Task goal:
Reproduce the text of every item below verbatim, omitting the pictures from your output.

*** Source data

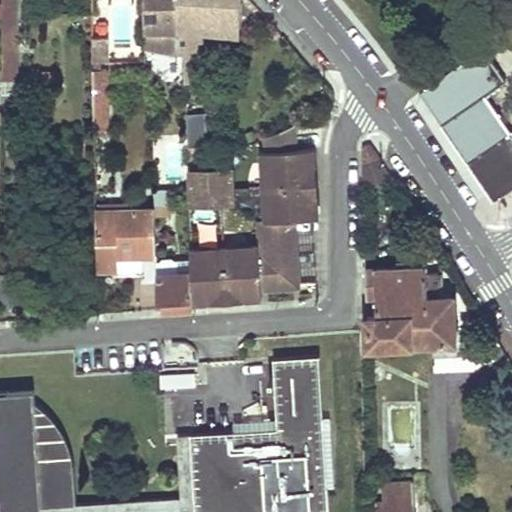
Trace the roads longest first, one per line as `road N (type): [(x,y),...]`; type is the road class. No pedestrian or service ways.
road 1 (residential): [(0,340),(333,311),(341,291),(342,148),(349,121),(373,93)]
road 2 (residential): [(373,93),(477,258)]
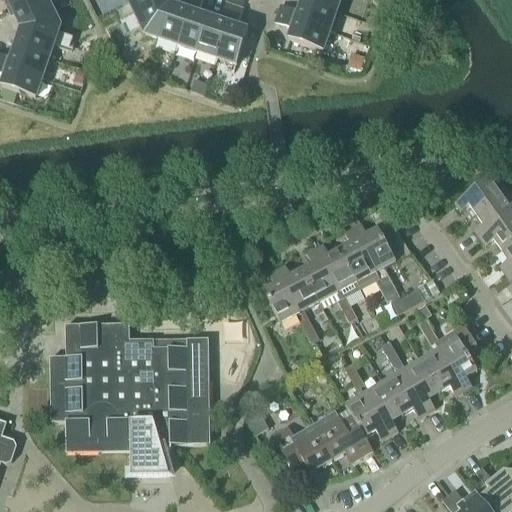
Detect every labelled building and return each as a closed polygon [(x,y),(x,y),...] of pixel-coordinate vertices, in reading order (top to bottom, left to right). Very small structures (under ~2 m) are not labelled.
[(6,0),(12,11),(8,13),(9,14),(39,0),(6,0)] [(21,31),(54,15),(49,5),(58,0),(39,0),(9,14),(10,16),(13,14),(21,31)] [(166,0),(145,0),(130,7),(135,17),(121,23),(127,37),(141,30),(144,36),(158,41),(170,7),(166,0)] [(178,47),(193,0),(183,0),(180,10),(170,7),(158,41),(178,47)] [(198,16),(203,0),(193,0),(178,47),(197,54),(209,20),(198,16)] [(336,16),(341,1),(340,0),(300,0),(302,4),(336,16)] [(329,35),(336,16),(302,4),(298,14),(280,8),(277,17),(329,35)] [(216,61),(234,10),(225,6),(219,23),(209,20),(197,54),(216,61)] [(237,30),(243,13),(234,10),(216,61),(237,67),(248,33),(237,30)] [(12,45),(50,58),(54,48),(68,53),(73,39),(58,34),(60,28),(54,15),(21,31),(17,44),(13,43),(12,45)] [(322,55),(329,35),(277,17),(274,26),(291,32),(288,43),(322,55)] [(0,65),(43,80),(50,58),(12,45),(11,47),(15,49),(11,59),(0,55),(0,65)] [(36,100),(43,80),(0,65),(0,75),(6,77),(2,89),(36,100)] [(207,88),(194,83),(190,94),(203,99),(207,88)] [(505,182),(511,177),(511,171),(510,168),(499,175),(505,182)] [(476,218),(507,196),(495,178),(455,207),(461,215),(470,209),(476,218)] [(511,202),(507,196),(476,218),(484,228),(475,235),(480,242),(511,219),(511,202)] [(511,219),(480,242),(486,250),(495,244),(502,253),(511,246),(511,219)] [(361,228),(352,232),(375,275),(378,281),(374,284),(375,285),(376,287),(380,295),(389,290),(394,301),(390,303),(390,305),(397,319),(424,305),(418,294),(400,303),(384,274),(397,267),(377,231),(366,237),(361,228)] [(349,246),(339,252),(361,293),(375,285),(374,284),(378,281),(375,275),(352,232),(344,237),(349,246)] [(511,246),(502,253),(509,263),(500,270),(506,278),(511,273),(511,246)] [(323,248),(315,253),(338,295),(339,298),(342,303),(345,301),(361,293),(339,252),(328,257),(323,248)] [(311,267),(300,273),(320,308),(339,298),(338,295),(315,253),(306,257),(311,267)] [(285,269),(277,273),(301,318),(303,322),(307,320),(305,316),(320,308),(300,273),(290,278),(285,269)] [(273,287),(262,293),(282,329),(301,318),(277,273),(268,278),(273,287)] [(390,305),(390,303),(394,301),(389,290),(380,295),(387,307),(390,305)] [(342,303),(336,306),(341,315),(350,311),(345,301),(342,303)] [(350,311),(341,315),(348,328),(357,323),(350,311)] [(305,335),(313,331),(307,320),(303,322),(299,324),(305,335)] [(424,338),(432,333),(426,323),(417,328),(424,338)] [(210,448),(208,344),(129,345),(129,328),(65,329),(65,361),(49,362),(50,427),(65,427),(66,458),(67,458),(67,456),(130,455),(130,481),(169,480),(162,455),(170,452),(170,449),(210,448)] [(438,353),(464,394),(471,390),(466,380),(477,374),(469,360),(479,354),(465,329),(439,344),(432,333),(424,338),(430,349),(434,347),(438,353)] [(313,331),(305,335),(311,346),(318,342),(313,331)] [(387,361),(395,355),(389,345),(380,350),(387,361)] [(455,399),(464,394),(438,353),(420,364),(439,396),(449,390),(455,399)] [(405,372),(401,366),(395,355),(387,361),(393,371),(398,368),(426,416),(434,412),(429,402),(439,396),(420,364),(405,372)] [(350,383),(358,377),(351,367),(343,372),(350,383)] [(418,421),(426,416),(398,368),(393,371),(397,377),(383,386),(402,418),(412,412),(418,421)] [(356,393),(360,391),(364,388),(358,377),(350,383),(356,393)] [(391,424),(402,418),(383,386),(364,397),(389,438),(397,434),(391,424)] [(364,397),(360,391),(356,393),(352,395),(356,402),(345,408),(348,414),(364,440),(365,440),(375,434),(381,444),(389,438),(364,397)] [(372,452),(365,440),(364,440),(348,414),(337,421),(335,417),(313,430),(332,462),(353,450),(359,460),(372,452)] [(1,439),(6,426),(0,423),(0,467),(1,465),(6,467),(11,464),(16,449),(14,443),(1,439)] [(332,462),(313,430),(294,441),(287,429),(272,438),(295,477),(306,471),(310,477),(317,473),(316,472),(332,462)] [(511,511),(511,474),(503,473),(491,483),(481,470),(475,476),(485,488),(474,496),(486,511),(511,511)] [(486,511),(474,496),(464,505),(454,493),(447,498),(458,511),(486,511)] [(458,511),(447,498),(441,503),(448,511),(458,511)]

******

Complete answer:
Trace the roads longest first, one per line as `road N (type): [(x,y),...]`; type is the road class. No pedestrian or service ways.
road 1 (residential): [(0,340),(333,311),(341,291),(342,148),(349,121),(373,93)]
road 2 (residential): [(373,93),(477,258)]
Detect every labelled building and return each as a closed polygon [(x,y),(x,y),...] of pixel-coordinate vertices, in reading order (top to bottom, left to right). Very small structures (under ~2 m) are not labelled.
[(6,0),(12,11),(8,13),(9,14),(39,0),(6,0)] [(21,31),(54,15),(49,5),(58,0),(39,0),(9,14),(10,16),(13,14),(21,31)] [(166,0),(145,0),(130,7),(135,17),(121,23),(127,37),(141,30),(144,36),(158,41),(170,7),(166,0)] [(178,47),(193,0),(183,0),(180,10),(170,7),(158,41),(178,47)] [(198,16),(203,0),(193,0),(178,47),(197,54),(209,20),(198,16)] [(336,16),(341,1),(340,0),(300,0),(302,4),(336,16)] [(329,35),(336,16),(302,4),(298,14),(280,8),(277,17),(329,35)] [(216,61),(234,10),(225,6),(219,23),(209,20),(197,54),(216,61)] [(237,30),(243,13),(234,10),(216,61),(237,67),(248,33),(237,30)] [(12,45),(50,58),(54,48),(68,53),(73,39),(58,34),(60,28),(54,15),(21,31),(17,44),(13,43),(12,45)] [(322,55),(329,35),(277,17),(274,26),(291,32),(288,43),(322,55)] [(0,65),(43,80),(50,58),(12,45),(11,47),(15,49),(11,59),(0,55),(0,65)] [(36,100),(43,80),(0,65),(0,75),(6,77),(2,89),(36,100)] [(207,88),(194,83),(190,94),(203,99),(207,88)] [(505,182),(511,177),(511,171),(510,168),(499,175),(505,182)] [(476,218),(507,196),(495,178),(455,207),(461,215),(470,209),(476,218)] [(511,202),(507,196),(476,218),(484,228),(475,235),(480,242),(511,219),(511,202)] [(511,219),(480,242),(486,250),(495,244),(502,253),(511,246),(511,219)] [(361,228),(352,232),(375,275),(378,281),(374,284),(375,285),(376,287),(380,295),(389,290),(394,301),(390,303),(390,305),(397,319),(424,305),(418,294),(400,303),(384,274),(397,267),(377,231),(366,237),(361,228)] [(349,246),(339,252),(361,293),(375,285),(374,284),(378,281),(375,275),(352,232),(344,237),(349,246)] [(511,246),(502,253),(509,263),(500,270),(506,278),(511,273),(511,246)] [(323,248),(315,253),(338,295),(339,298),(342,303),(345,301),(361,293),(339,252),(328,257),(323,248)] [(311,267),(300,273),(320,308),(339,298),(338,295),(315,253),(306,257),(311,267)] [(285,269),(277,273),(301,318),(303,322),(307,320),(305,316),(320,308),(300,273),(290,278),(285,269)] [(273,287),(262,293),(282,329),(301,318),(277,273),(268,278),(273,287)] [(390,305),(390,303),(394,301),(389,290),(380,295),(387,307),(390,305)] [(342,303),(336,306),(341,315),(350,311),(345,301),(342,303)] [(350,311),(341,315),(348,328),(357,323),(350,311)] [(305,335),(313,331),(307,320),(303,322),(299,324),(305,335)] [(424,338),(432,333),(426,323),(417,328),(424,338)] [(210,448),(208,344),(129,345),(129,328),(65,329),(65,361),(49,362),(50,427),(65,427),(66,458),(67,458),(67,456),(130,455),(130,481),(169,480),(162,455),(170,452),(170,449),(210,448)] [(438,353),(464,394),(471,390),(466,380),(477,374),(469,360),(479,354),(465,329),(439,344),(432,333),(424,338),(430,349),(434,347),(438,353)] [(313,331),(305,335),(311,346),(318,342),(313,331)] [(387,361),(395,355),(389,345),(380,350),(387,361)] [(455,399),(464,394),(438,353),(420,364),(439,396),(449,390),(455,399)] [(405,372),(401,366),(395,355),(387,361),(393,371),(398,368),(426,416),(434,412),(429,402),(439,396),(420,364),(405,372)] [(350,383),(358,377),(351,367),(343,372),(350,383)] [(418,421),(426,416),(398,368),(393,371),(397,377),(383,386),(402,418),(412,412),(418,421)] [(356,393),(360,391),(364,388),(358,377),(350,383),(356,393)] [(391,424),(402,418),(383,386),(364,397),(389,438),(397,434),(391,424)] [(364,397),(360,391),(356,393),(352,395),(356,402),(345,408),(348,414),(364,440),(365,440),(375,434),(381,444),(389,438),(364,397)] [(372,452),(365,440),(364,440),(348,414),(337,421),(335,417),(313,430),(332,462),(353,450),(359,460),(372,452)] [(1,439),(6,426),(0,423),(0,467),(1,465),(6,467),(11,464),(16,449),(14,443),(1,439)] [(332,462),(313,430),(294,441),(287,429),(272,438),(295,477),(306,471),(310,477),(317,473),(316,472),(332,462)] [(511,511),(511,474),(503,473),(491,483),(481,470),(475,476),(485,488),(474,496),(486,511),(511,511)] [(486,511),(474,496),(464,505),(454,493),(447,498),(458,511),(486,511)] [(458,511),(447,498),(441,503),(448,511),(458,511)]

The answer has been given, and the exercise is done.